The answer is to be an exact copy of the lines below running from the line with "(411, 293) = (480, 338): pink" down to the line with "(569, 300) = (612, 252): green", both ends included, and nothing more.

#### Exercise data

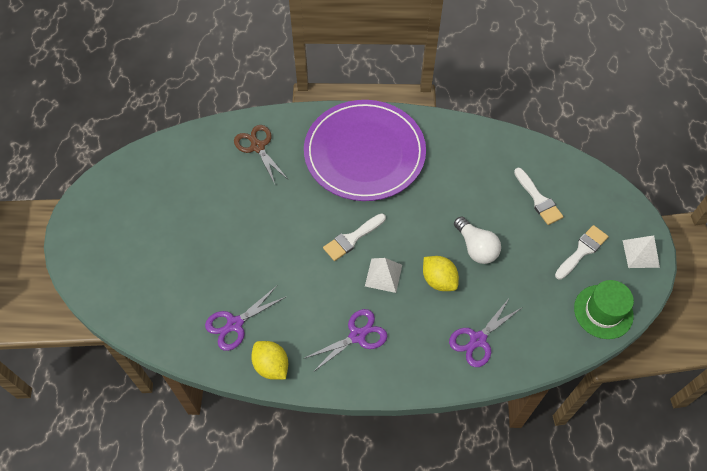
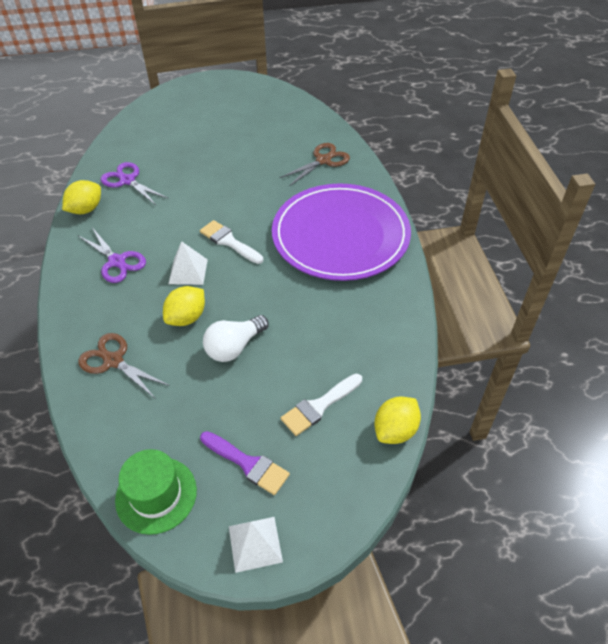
camera: 80 degrees right, 10 degrees down
(478, 340) = (113, 361): purple scissors -> brown scissors
(562, 158) = (395, 430): none -> yellow lemon
(582, 251) = (248, 464): white brush -> purple brush

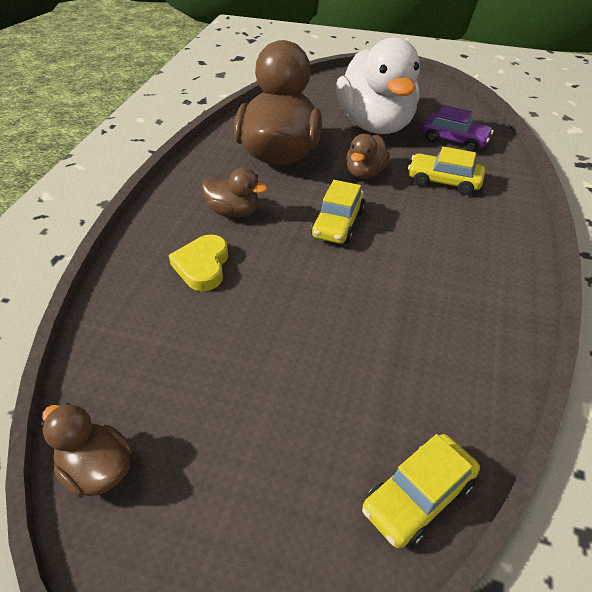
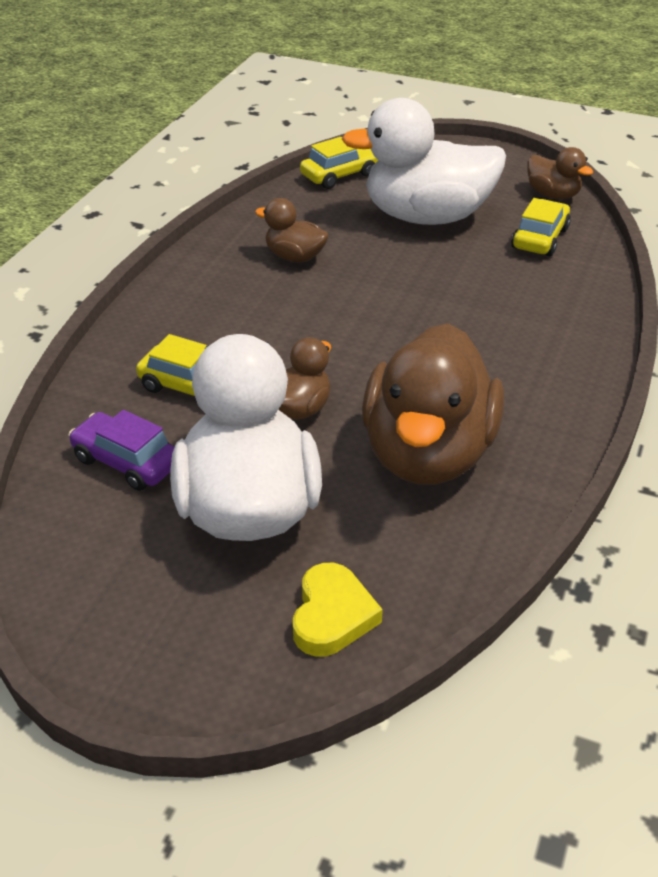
camera: 175 degrees left, 5 degrees down
(202, 266) = (513, 306): yellow heart -> yellow heart (332, 615)
(234, 212) = (488, 362): brown duck -> brown duck (294, 257)
(282, 398) = (426, 217): none -> white duck
(338, 224) = (355, 340): yellow car -> yellow car (539, 238)

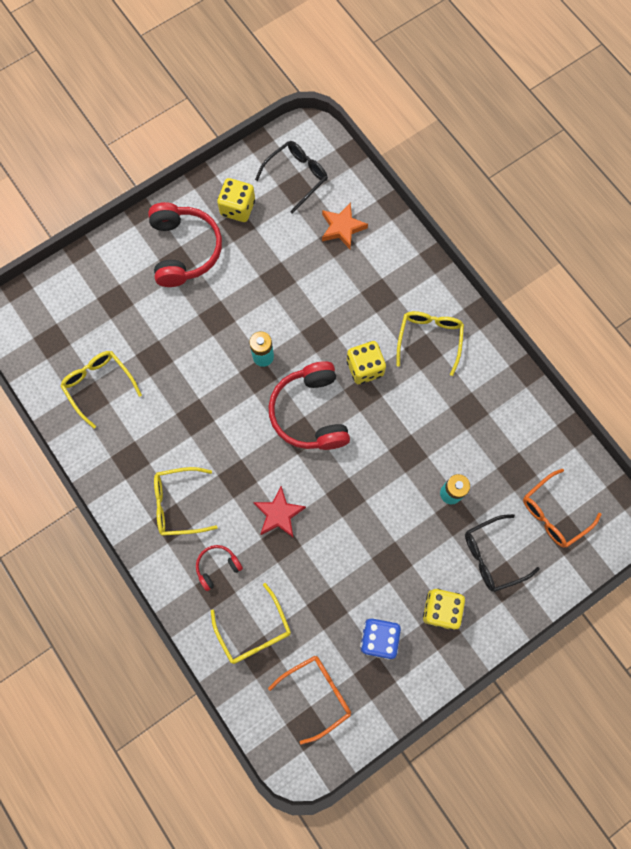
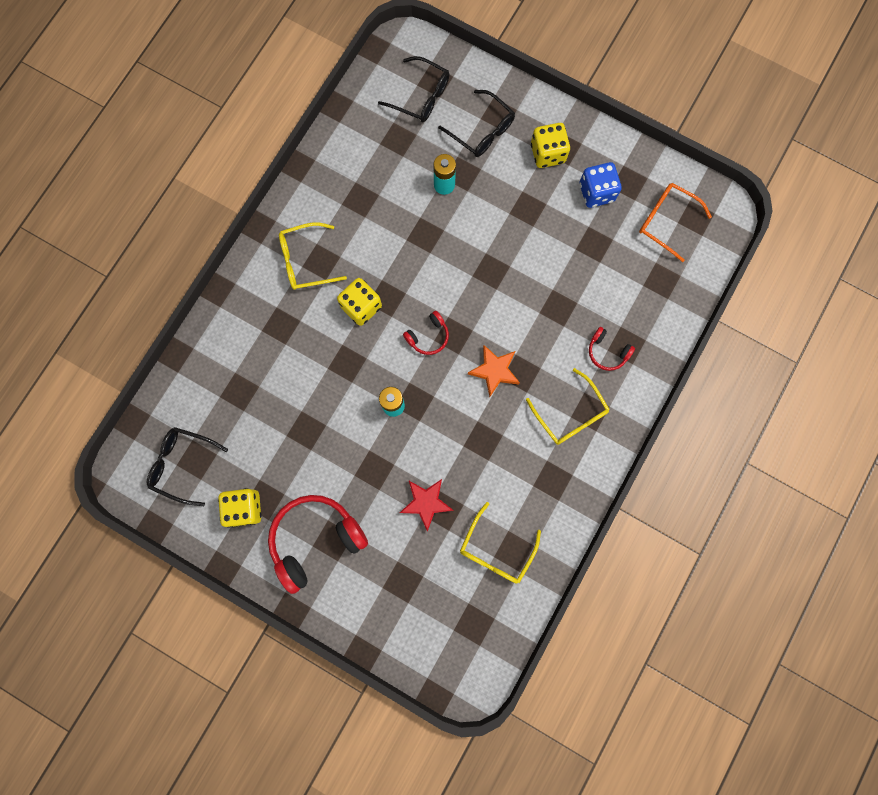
camera: 115 degrees left, 5 degrees up
(254, 631) = (644, 295): yellow glasses -> none
(279, 514) = (534, 321): red star -> red star (426, 502)
(310, 413) = (428, 336): red headphones -> red headphones, size x0.49
(342, 228) = (223, 392): orange star -> orange star (494, 371)
(553, 513) = (421, 96): orange glasses -> black glasses

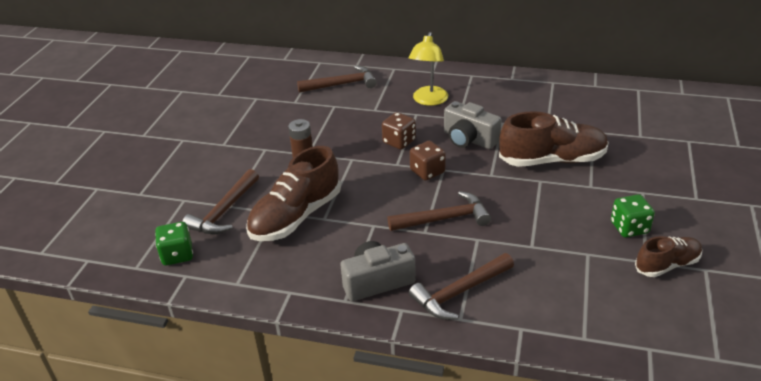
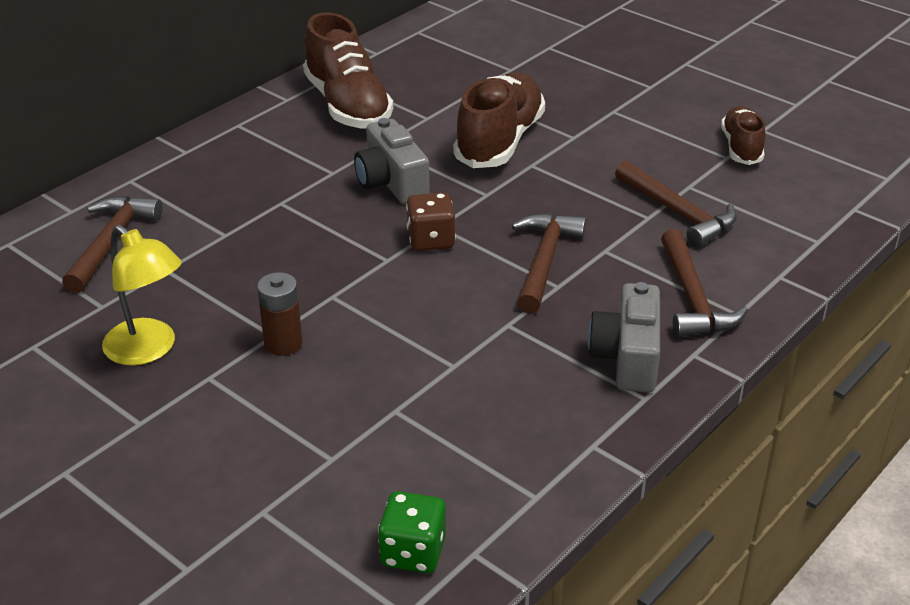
camera: 65 degrees left, 0 degrees up
(224, 211) = (342, 468): brown hammer -> brown hammer (678, 213)
(296, 217) = (425, 392): brown shoe -> brown shoe (348, 105)
(399, 142) = (334, 240): brown dice -> none
(428, 100) = (259, 181): yellow lamp -> yellow lamp (149, 350)
(469, 139) = (391, 182): grey camera -> grey camera turned 90 degrees clockwise
(629, 228) = (666, 144): green dice -> none

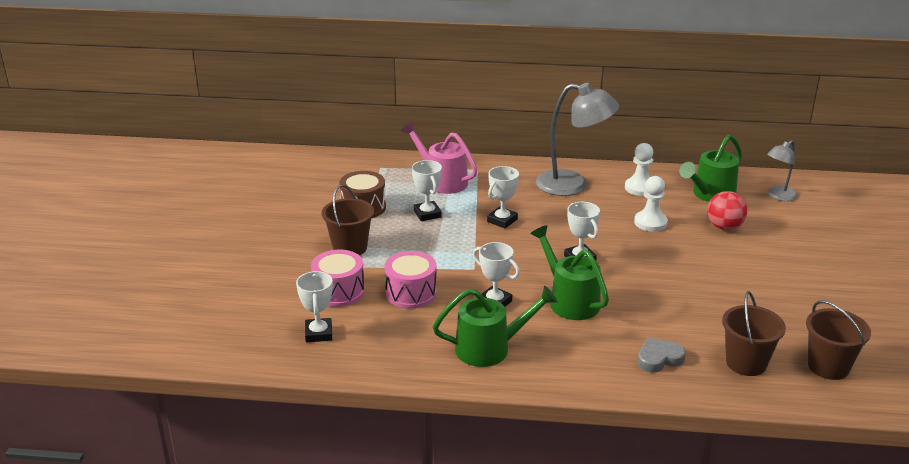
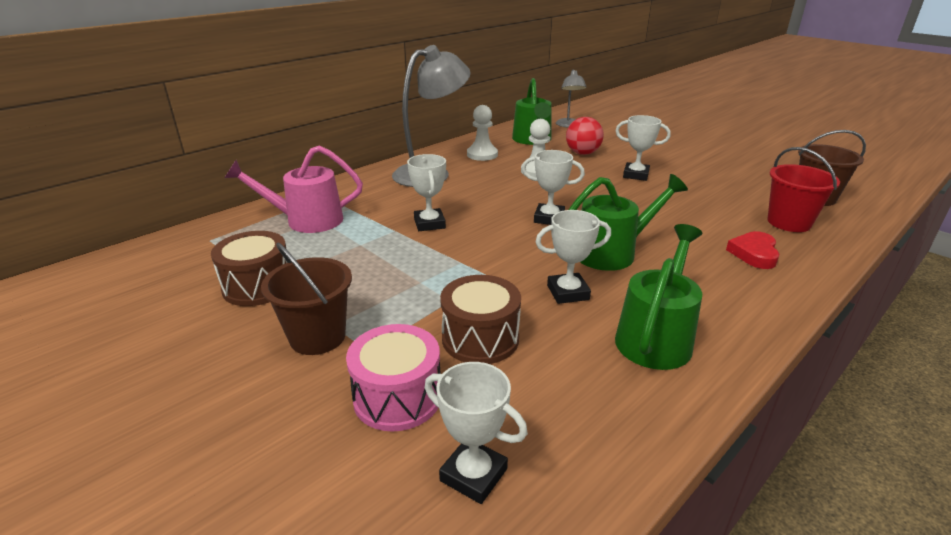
camera: 50 degrees left, 0 degrees up
(411, 293) = (480, 338): pink drum -> brown drum
(427, 214) = (347, 255): white trophy -> white trophy (635, 175)
(569, 300) = (612, 252): green watering can -> green watering can turned 150 degrees clockwise
(659, 358) = (754, 254): grey heart -> red heart
(746, 363) = (789, 222): brown bucket -> red bucket

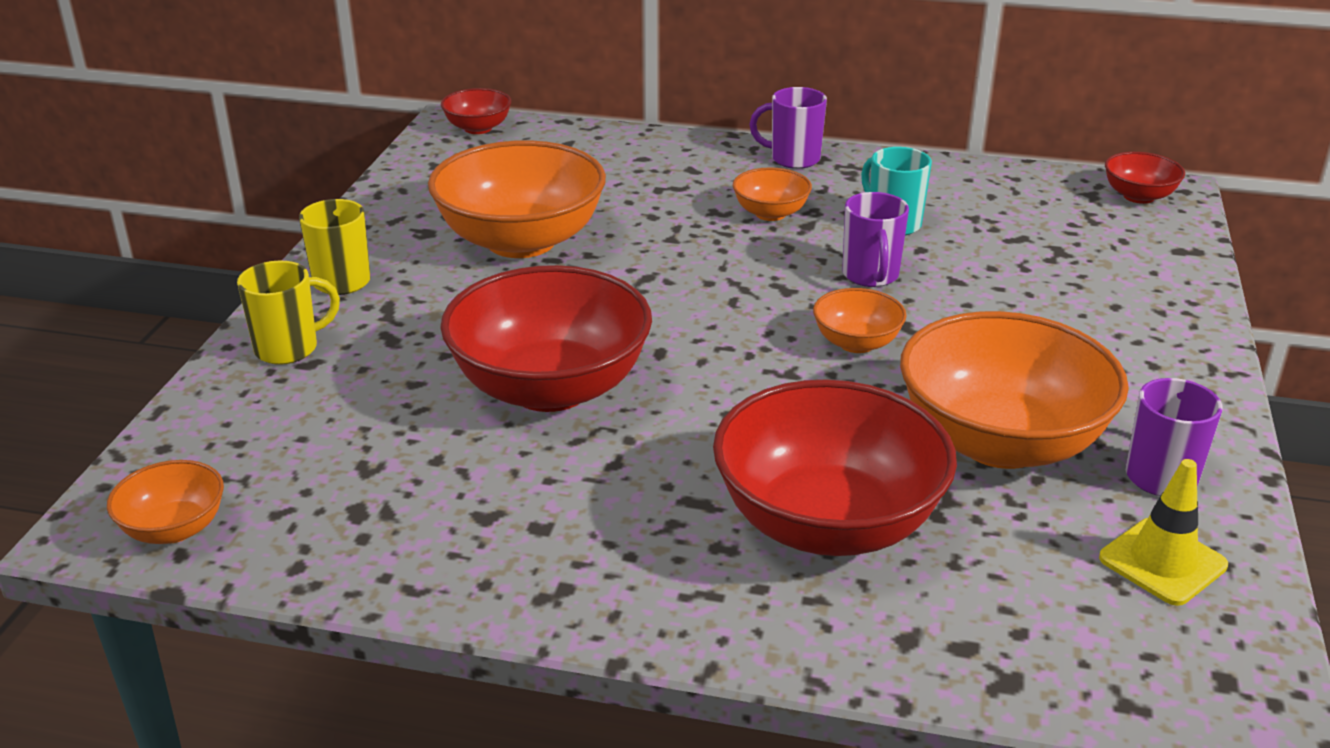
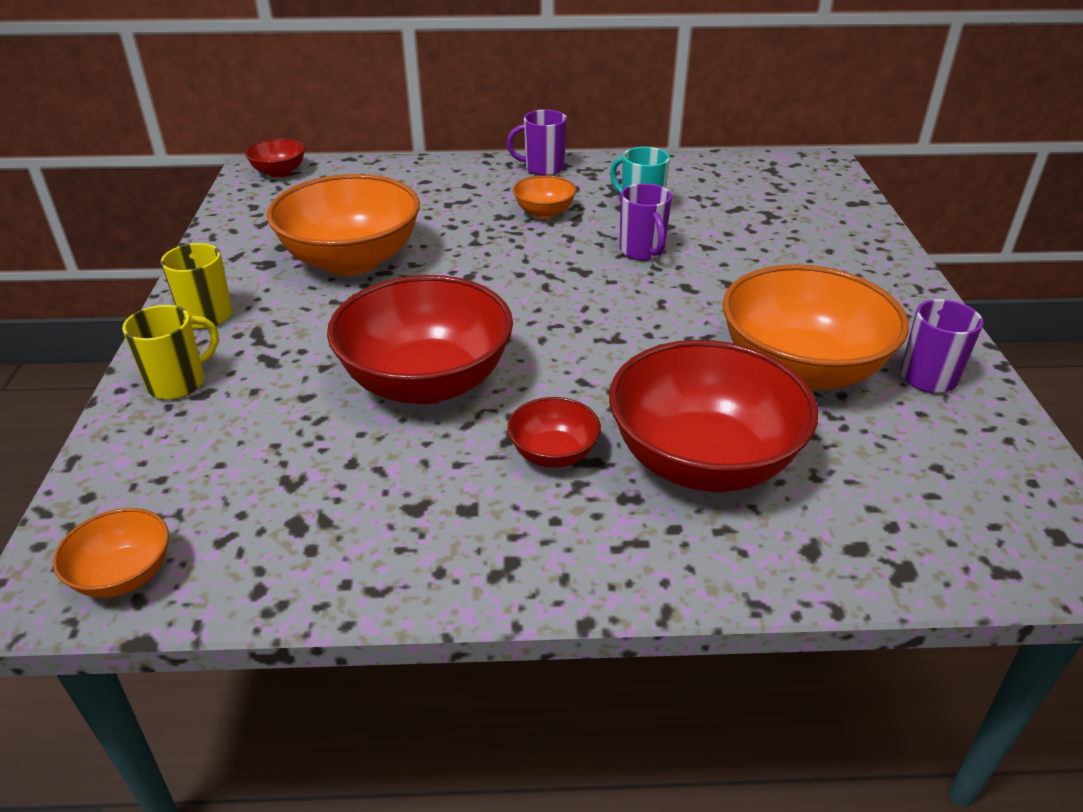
camera: 15 degrees left, 5 degrees up
(856, 343) = (656, 306): orange bowl -> none
(1138, 196) = (804, 167): red bowl -> red bowl (553, 454)
(1162, 562) = (964, 446): yellow traffic cone -> none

########

Expected answer.
(411, 293) = (480, 338): pink drum -> brown drum
(427, 214) = (347, 255): white trophy -> white trophy (635, 175)
(569, 300) = (612, 252): green watering can -> green watering can turned 150 degrees clockwise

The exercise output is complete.